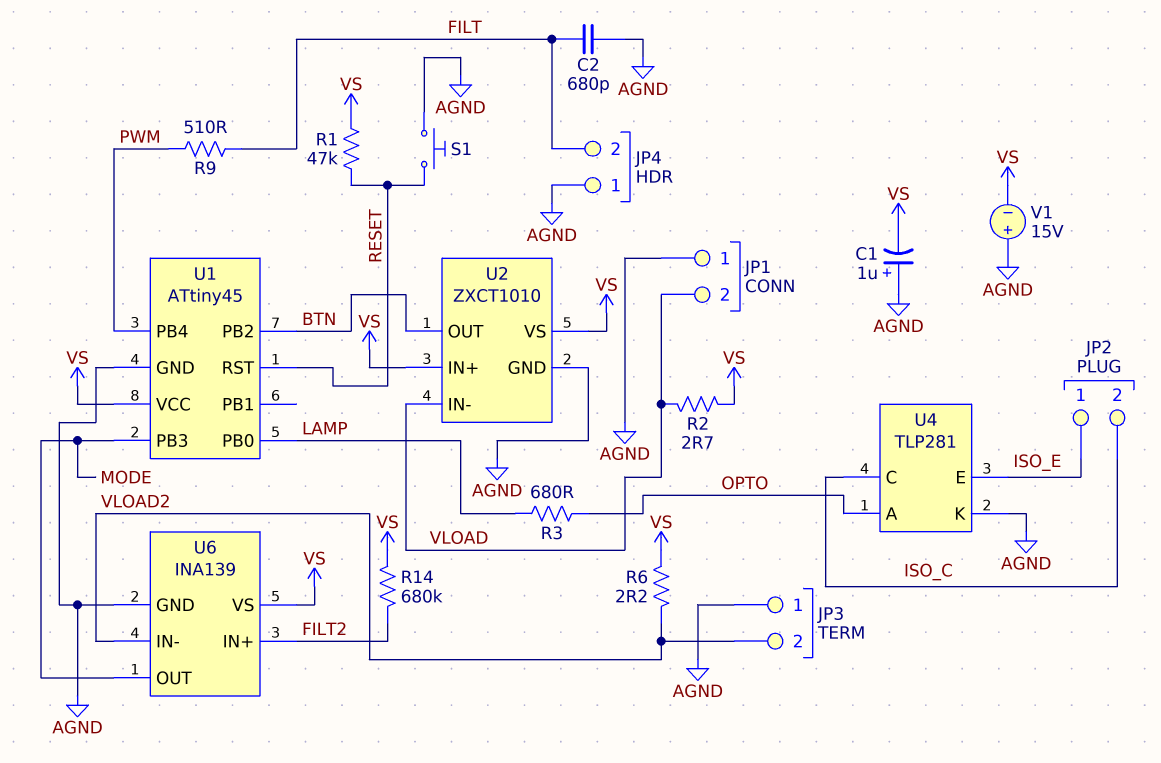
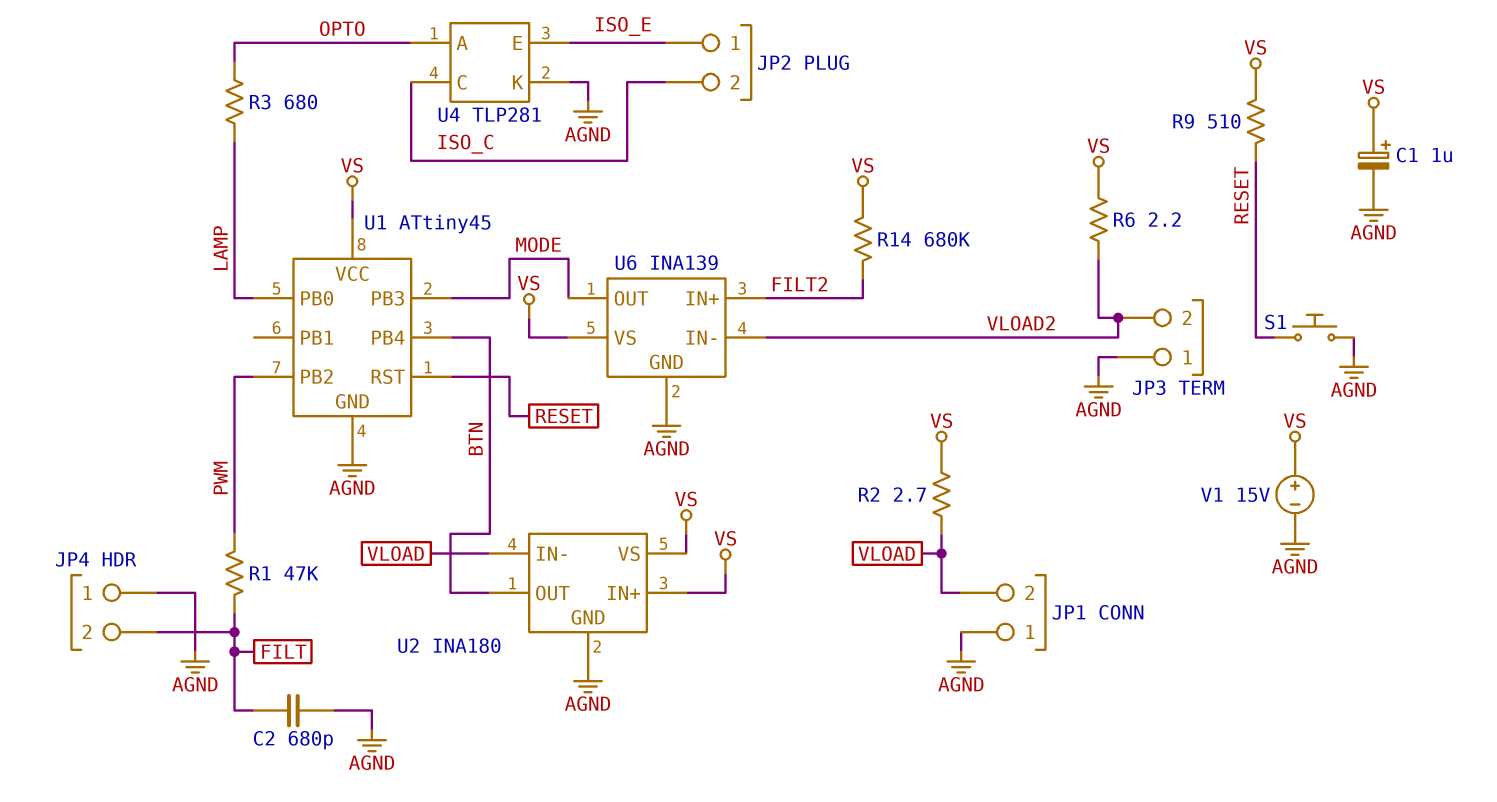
C1: 1uF (plus AGND, minus VS) -> 1uF (plus VS, minus AGND)
R1: 47k (RESET, VS) -> 47k (FILT, PWM)
R9: 510 (FILT, PWM) -> 510 (RESET, VS)
U1 pin PB2: BTN -> PWM
U1 pin PB4: PWM -> BTN
U2: ZXCT1010 -> INA180
V1: 15V (plus AGND, minus VS) -> 15V (plus VS, minus AGND)

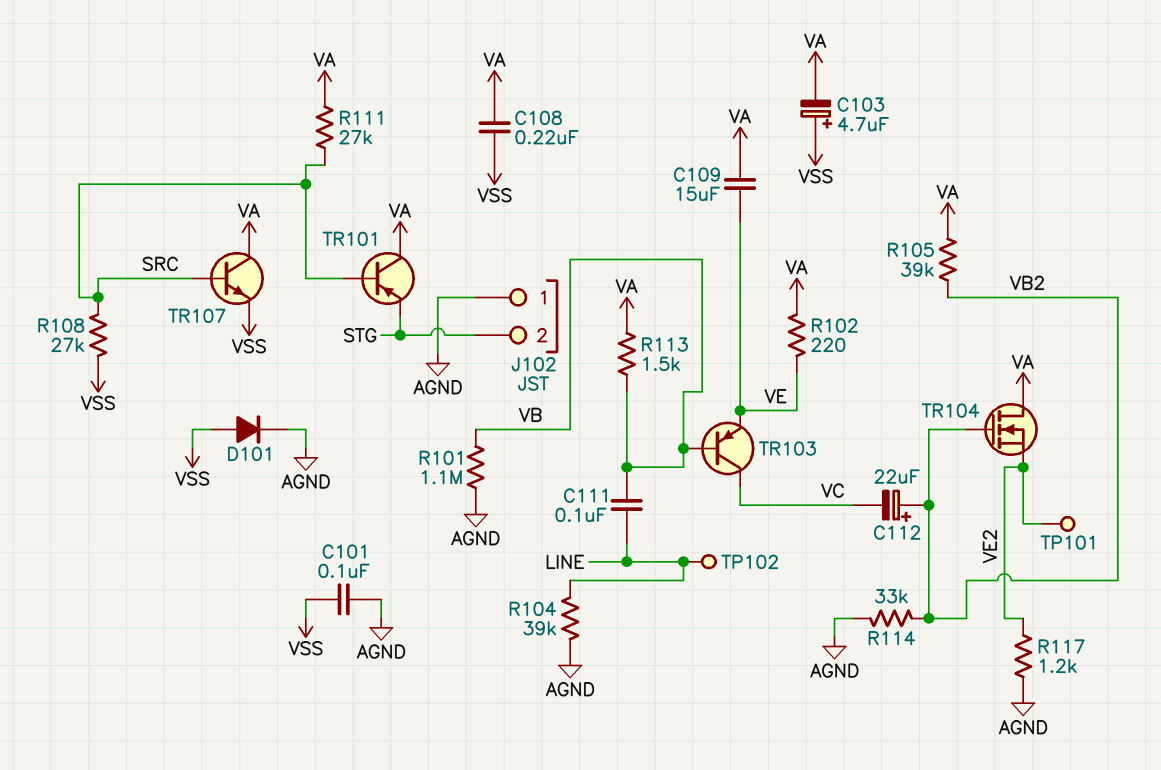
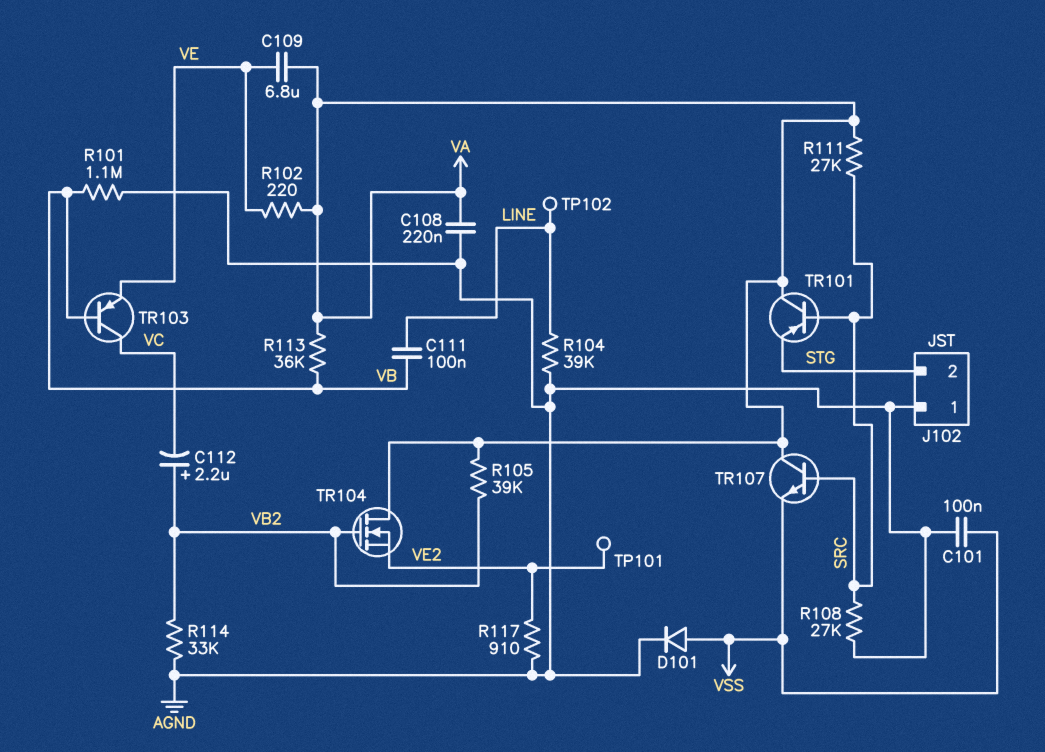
C103: 4.7uF (plus VSS, minus VA) -> none
C108: 220nF (VA, VSS) -> 220nF (AGND, VA)
C109: 15uF (VA, VE) -> 6.8uF (VA, VE)
C112: 22uF (plus VB2, minus VC) -> 2.2uF (plus VB2, minus VC)
R108: 27k (SRC, VSS) -> 27k (AGND, SRC)
R113: 1.5k (VA, VB) -> 36k (VA, VB)
R117: 1.2k (AGND, VE2) -> 910 (AGND, VE2)

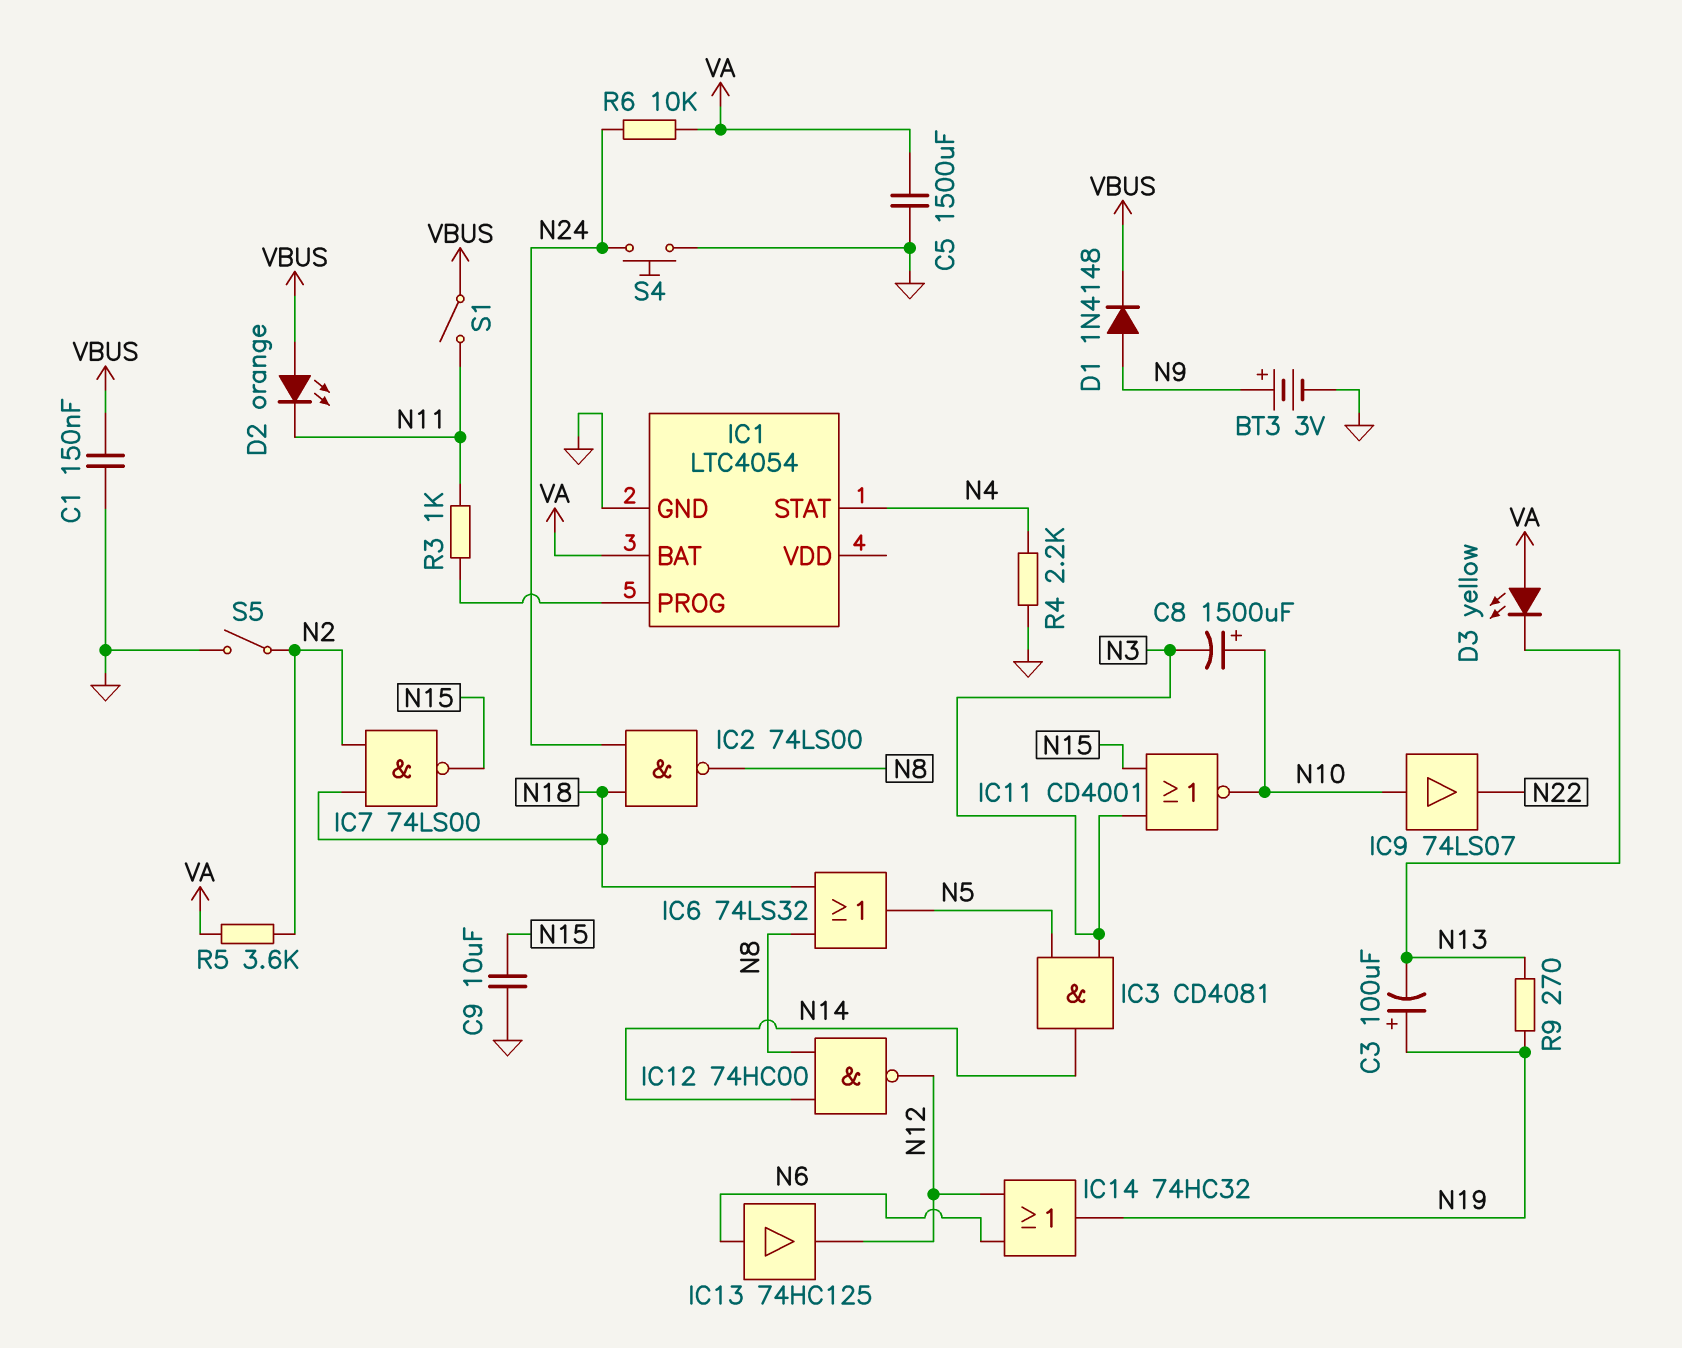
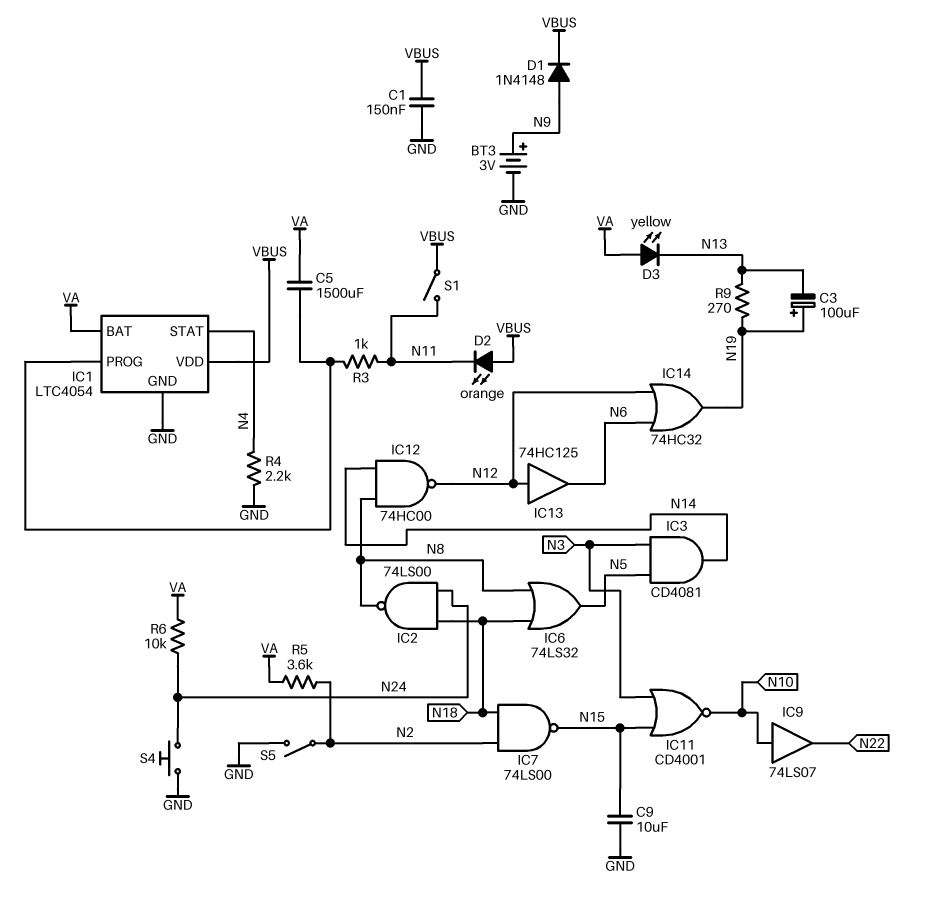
C5: 1500uF (GND, VA) -> 1500uF (IC1/PROG, VA)
C8: 1500uF (plus N10, minus N3) -> none
IC1 pin VDD: none -> VBUS
IC13: buffer 74HC125 (in N6, out N12) -> buffer 74HC125 (in N12, out N6)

════

Activity - Lines holding "RESET" in the data above: copy each of them.

Final answer -
R1: 47k (RESET, VS) -> 47k (FILT, PWM)
R9: 510 (FILT, PWM) -> 510 (RESET, VS)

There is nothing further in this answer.